§ Work required: Rewrite the lines starting with the one containing "stockroom [323, 156]" and going on through the last line, replacing "greyhound" with "whippet" and keeping everything else the same.

[START OF Available data]

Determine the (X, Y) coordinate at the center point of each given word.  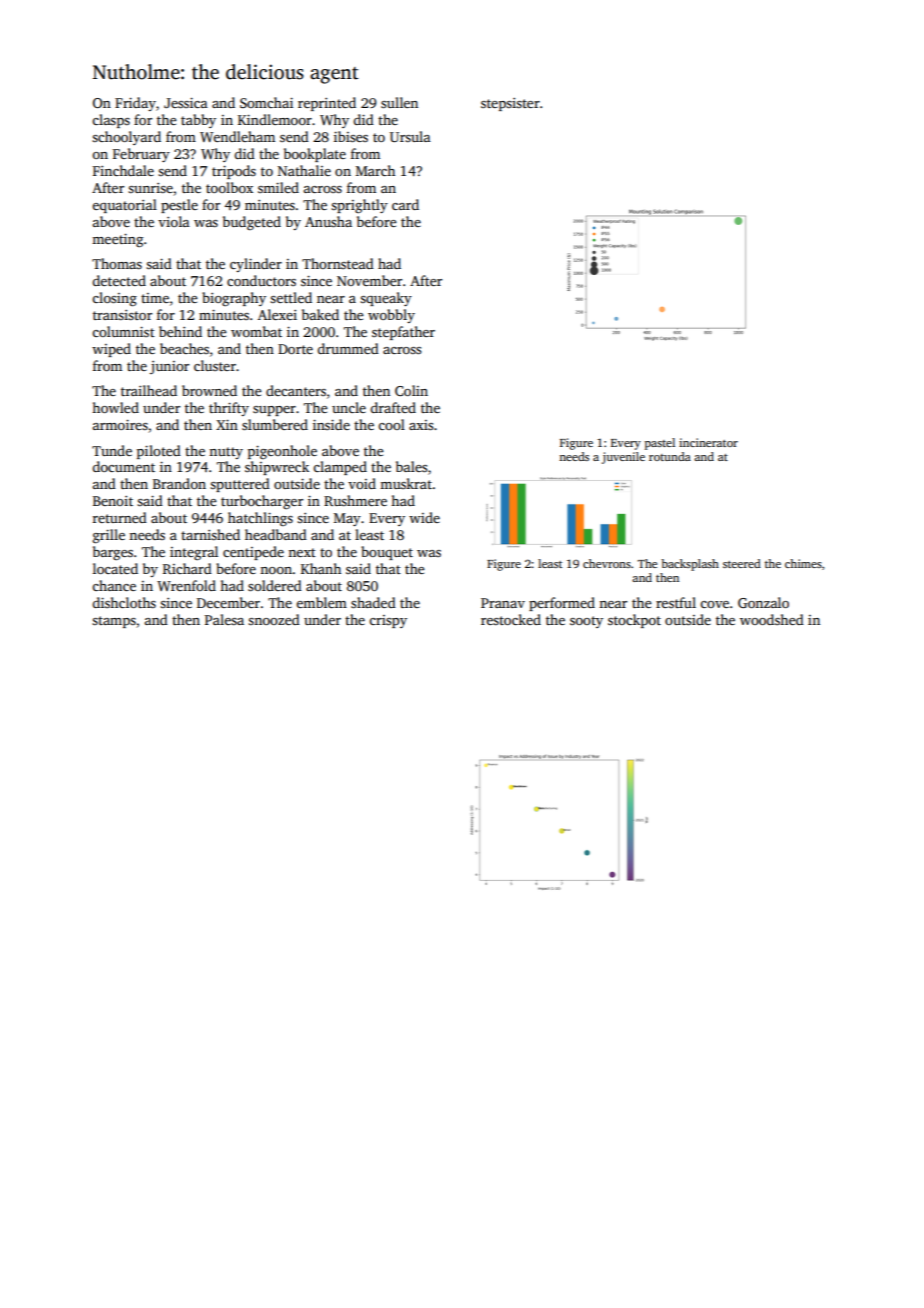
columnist (123, 331)
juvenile (623, 458)
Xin (227, 425)
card (405, 204)
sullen (399, 102)
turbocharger (262, 502)
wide (424, 517)
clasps (111, 121)
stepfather (403, 333)
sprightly (359, 206)
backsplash (690, 565)
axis (421, 425)
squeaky (386, 299)
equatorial (124, 206)
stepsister (510, 104)
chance (114, 585)
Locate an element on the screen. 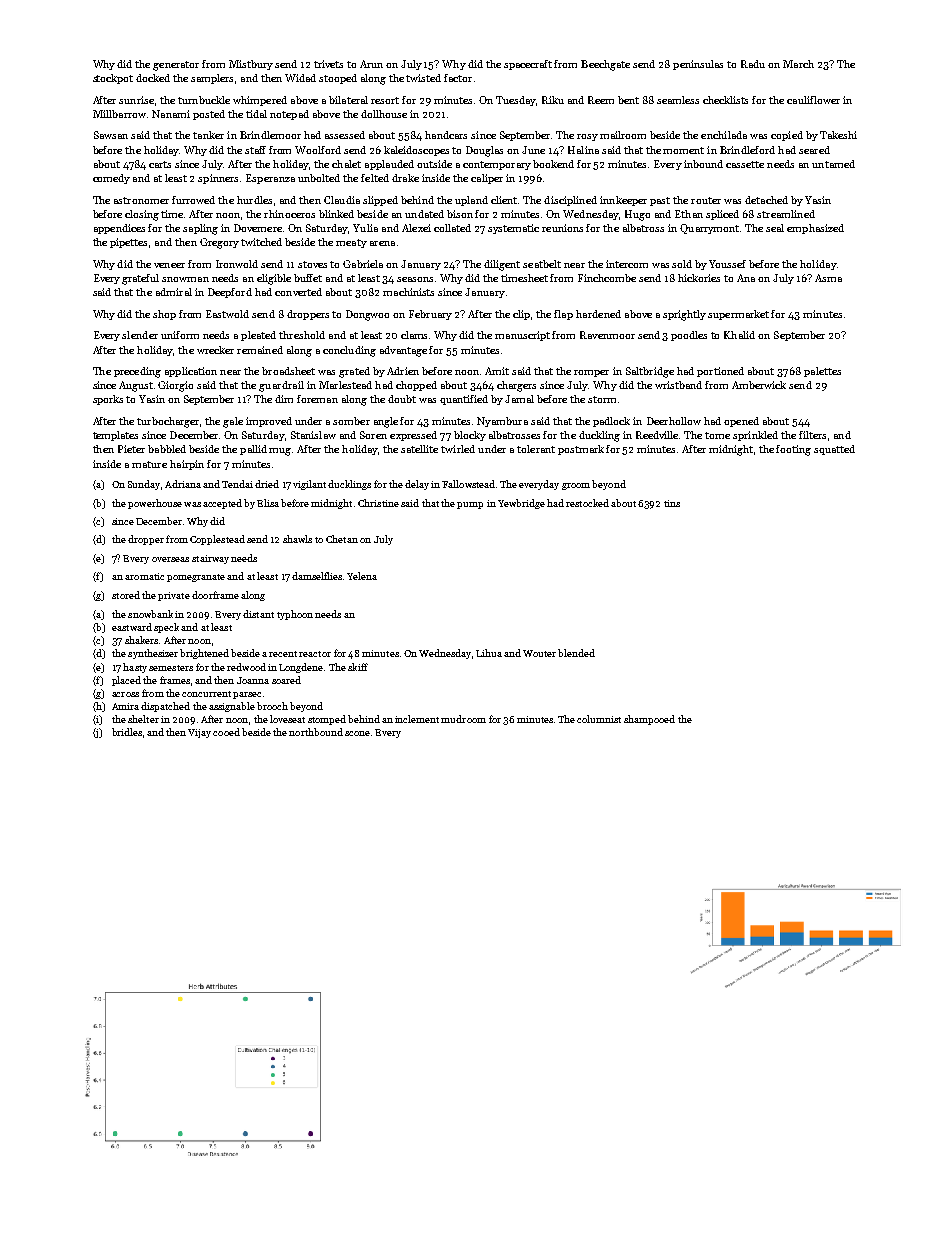 The image size is (952, 1233). disciplined is located at coordinates (570, 201).
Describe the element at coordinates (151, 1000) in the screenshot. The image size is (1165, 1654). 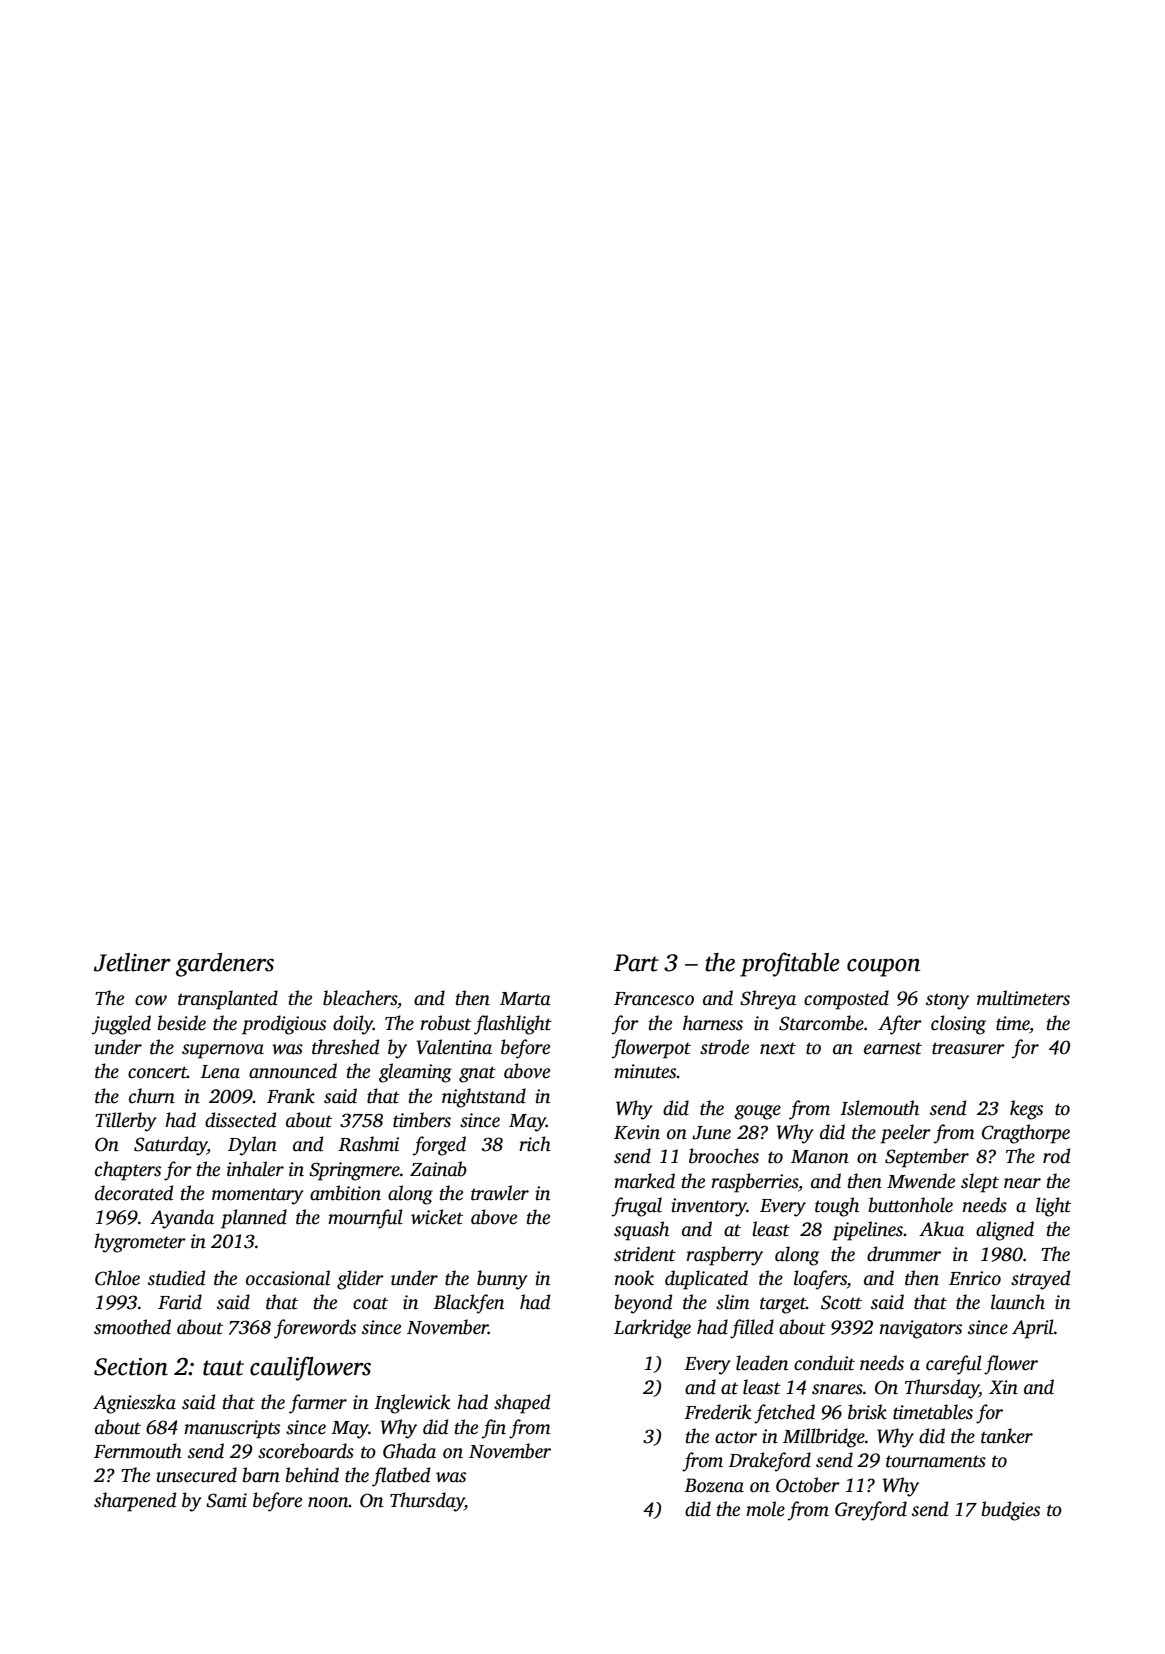
I see `cow` at that location.
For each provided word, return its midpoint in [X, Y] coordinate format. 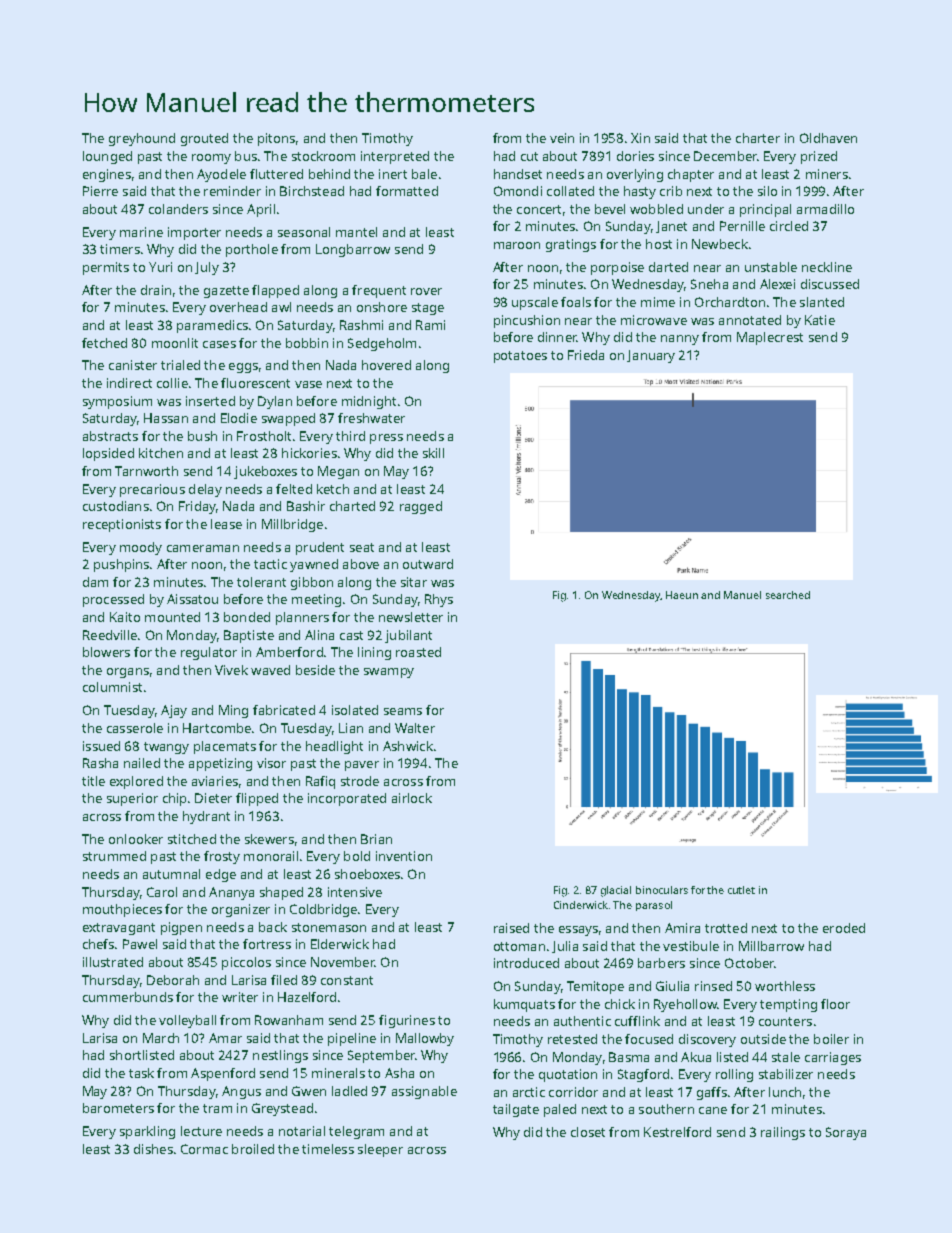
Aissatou [192, 599]
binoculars [662, 890]
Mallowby [425, 1039]
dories [635, 156]
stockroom [323, 156]
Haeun [682, 595]
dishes [153, 1149]
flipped [257, 799]
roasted [418, 652]
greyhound [142, 139]
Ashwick [408, 746]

[END OF Available data]

§ Response:
stockroom [323, 156]
Haeun [682, 595]
dishes [153, 1149]
flipped [257, 799]
roasted [418, 652]
whippet [142, 139]
Ashwick [408, 746]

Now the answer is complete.